▶ [Task goal]
In the rows below, pick out each line that contains the string "italic" and copy it in full.

▶ [Excerpted data]

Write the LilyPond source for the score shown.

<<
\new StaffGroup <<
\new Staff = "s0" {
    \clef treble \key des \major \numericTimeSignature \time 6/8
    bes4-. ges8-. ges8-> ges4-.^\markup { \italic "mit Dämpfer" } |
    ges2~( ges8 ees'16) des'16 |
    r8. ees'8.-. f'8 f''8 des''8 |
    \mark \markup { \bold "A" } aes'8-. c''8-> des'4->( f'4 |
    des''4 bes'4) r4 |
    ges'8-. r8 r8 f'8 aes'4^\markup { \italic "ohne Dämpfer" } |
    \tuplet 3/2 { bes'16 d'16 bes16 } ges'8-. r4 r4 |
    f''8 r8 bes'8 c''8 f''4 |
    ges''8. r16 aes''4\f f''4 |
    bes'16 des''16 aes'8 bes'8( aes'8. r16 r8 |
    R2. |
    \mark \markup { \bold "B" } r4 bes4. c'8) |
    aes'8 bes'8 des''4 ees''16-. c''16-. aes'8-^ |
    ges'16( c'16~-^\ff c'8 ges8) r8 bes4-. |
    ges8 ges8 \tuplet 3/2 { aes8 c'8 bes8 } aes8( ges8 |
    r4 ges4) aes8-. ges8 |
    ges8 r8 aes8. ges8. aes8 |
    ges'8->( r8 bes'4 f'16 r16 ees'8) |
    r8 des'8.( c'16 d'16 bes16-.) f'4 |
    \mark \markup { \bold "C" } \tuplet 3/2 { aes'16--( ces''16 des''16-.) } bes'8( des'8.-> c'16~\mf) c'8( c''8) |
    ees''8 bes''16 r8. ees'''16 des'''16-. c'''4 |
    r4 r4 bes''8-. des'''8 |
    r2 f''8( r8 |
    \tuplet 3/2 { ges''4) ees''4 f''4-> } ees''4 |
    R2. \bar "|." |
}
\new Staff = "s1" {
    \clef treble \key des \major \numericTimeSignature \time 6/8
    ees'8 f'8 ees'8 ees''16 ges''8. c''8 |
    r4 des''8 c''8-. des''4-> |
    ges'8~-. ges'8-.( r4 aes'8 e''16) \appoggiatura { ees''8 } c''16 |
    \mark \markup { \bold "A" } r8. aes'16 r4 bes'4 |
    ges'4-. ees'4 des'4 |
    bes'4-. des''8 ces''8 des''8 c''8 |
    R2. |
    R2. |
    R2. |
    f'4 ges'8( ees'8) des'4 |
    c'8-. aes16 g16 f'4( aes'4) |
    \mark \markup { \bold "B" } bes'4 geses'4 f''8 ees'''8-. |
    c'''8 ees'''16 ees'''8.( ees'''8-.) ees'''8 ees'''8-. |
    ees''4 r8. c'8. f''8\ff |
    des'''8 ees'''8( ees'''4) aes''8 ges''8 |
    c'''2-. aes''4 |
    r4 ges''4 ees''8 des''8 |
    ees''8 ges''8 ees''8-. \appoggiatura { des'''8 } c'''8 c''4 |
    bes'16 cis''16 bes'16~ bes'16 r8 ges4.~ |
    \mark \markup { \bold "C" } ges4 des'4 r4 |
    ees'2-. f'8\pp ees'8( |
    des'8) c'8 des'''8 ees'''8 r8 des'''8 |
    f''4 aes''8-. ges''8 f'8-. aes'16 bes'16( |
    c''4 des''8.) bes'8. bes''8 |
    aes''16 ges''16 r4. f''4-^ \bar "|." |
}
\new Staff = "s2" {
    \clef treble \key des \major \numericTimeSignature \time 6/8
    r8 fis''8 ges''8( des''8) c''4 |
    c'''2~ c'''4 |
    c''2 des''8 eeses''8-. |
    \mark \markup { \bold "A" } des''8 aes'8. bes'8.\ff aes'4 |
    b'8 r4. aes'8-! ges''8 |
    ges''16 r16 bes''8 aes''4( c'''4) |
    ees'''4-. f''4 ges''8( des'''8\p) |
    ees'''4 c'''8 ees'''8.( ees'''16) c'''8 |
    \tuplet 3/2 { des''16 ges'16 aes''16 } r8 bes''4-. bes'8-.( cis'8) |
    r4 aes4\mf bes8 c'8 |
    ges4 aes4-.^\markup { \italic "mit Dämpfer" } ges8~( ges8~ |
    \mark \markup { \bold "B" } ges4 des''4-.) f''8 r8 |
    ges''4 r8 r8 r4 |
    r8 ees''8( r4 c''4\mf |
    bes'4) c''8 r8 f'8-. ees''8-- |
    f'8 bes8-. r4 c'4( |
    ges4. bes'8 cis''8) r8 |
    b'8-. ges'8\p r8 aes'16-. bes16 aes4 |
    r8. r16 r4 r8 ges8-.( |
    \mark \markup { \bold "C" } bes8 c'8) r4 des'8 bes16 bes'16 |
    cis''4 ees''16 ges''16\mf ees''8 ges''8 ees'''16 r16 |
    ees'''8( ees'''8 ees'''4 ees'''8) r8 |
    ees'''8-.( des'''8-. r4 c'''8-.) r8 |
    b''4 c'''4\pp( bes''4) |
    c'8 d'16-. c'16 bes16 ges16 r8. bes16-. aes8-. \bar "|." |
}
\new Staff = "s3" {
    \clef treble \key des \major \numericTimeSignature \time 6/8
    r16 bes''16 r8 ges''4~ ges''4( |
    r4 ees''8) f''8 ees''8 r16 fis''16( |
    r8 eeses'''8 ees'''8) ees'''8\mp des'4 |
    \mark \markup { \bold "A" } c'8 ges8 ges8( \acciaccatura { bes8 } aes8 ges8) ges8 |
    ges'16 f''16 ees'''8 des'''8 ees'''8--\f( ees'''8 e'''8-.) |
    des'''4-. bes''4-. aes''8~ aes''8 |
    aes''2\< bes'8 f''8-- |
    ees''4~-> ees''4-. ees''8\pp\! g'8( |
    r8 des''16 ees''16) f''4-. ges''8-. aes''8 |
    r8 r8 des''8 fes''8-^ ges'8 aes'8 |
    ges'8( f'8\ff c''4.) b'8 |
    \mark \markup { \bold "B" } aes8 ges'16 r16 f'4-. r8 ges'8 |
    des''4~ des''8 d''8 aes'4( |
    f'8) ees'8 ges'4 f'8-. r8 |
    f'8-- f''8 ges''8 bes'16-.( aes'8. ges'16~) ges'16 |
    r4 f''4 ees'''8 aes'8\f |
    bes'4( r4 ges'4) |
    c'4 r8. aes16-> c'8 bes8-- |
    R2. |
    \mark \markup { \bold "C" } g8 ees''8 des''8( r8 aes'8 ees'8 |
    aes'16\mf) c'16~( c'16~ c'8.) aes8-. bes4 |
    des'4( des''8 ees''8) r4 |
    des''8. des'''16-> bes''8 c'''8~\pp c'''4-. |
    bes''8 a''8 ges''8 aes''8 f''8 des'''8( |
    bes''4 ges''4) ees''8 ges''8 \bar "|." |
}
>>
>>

▶ [Answer in full]
    bes4-. ges8-. ges8-> ges4-.^\markup { \italic "mit Dämpfer" } |
    ges'8-. r8 r8 f'8 aes'4^\markup { \italic "ohne Dämpfer" } |
    ges4 aes4-.^\markup { \italic "mit Dämpfer" } ges8~( ges8~ |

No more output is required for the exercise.